(Records from a collection)
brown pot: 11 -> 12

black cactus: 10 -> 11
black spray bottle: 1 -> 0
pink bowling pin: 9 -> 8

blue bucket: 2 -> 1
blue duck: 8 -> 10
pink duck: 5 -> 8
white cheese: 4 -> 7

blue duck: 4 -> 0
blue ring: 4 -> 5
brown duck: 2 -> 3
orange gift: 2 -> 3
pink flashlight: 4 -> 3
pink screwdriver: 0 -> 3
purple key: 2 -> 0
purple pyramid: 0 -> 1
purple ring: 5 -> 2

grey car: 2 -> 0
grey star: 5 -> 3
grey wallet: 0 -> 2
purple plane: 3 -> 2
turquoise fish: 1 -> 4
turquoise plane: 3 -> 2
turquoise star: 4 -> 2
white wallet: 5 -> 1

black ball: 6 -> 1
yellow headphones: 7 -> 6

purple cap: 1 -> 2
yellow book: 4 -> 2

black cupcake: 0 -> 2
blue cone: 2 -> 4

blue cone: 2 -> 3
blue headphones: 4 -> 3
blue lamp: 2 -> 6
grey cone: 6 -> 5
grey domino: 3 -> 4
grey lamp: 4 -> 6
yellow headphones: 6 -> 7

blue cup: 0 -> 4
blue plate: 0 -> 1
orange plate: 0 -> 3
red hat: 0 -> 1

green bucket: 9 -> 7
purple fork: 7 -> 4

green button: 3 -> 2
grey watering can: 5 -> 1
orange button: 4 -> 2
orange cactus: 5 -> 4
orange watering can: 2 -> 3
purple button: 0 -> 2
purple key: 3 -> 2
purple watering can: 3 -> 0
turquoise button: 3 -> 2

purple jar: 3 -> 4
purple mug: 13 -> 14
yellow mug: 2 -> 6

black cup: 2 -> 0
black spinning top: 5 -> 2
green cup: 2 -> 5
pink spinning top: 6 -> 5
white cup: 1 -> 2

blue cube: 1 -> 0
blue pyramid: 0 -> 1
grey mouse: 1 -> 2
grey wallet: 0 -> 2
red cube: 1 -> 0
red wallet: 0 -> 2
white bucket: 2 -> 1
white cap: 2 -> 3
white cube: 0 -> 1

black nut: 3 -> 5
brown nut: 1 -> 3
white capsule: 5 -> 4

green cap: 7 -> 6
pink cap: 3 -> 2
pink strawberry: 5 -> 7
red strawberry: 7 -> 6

TASK DIRECTIONS - Every line of the records containing the word "button" must appear in the answer.

EXPECTED OUTPUT -
green button: 3 -> 2
orange button: 4 -> 2
purple button: 0 -> 2
turquoise button: 3 -> 2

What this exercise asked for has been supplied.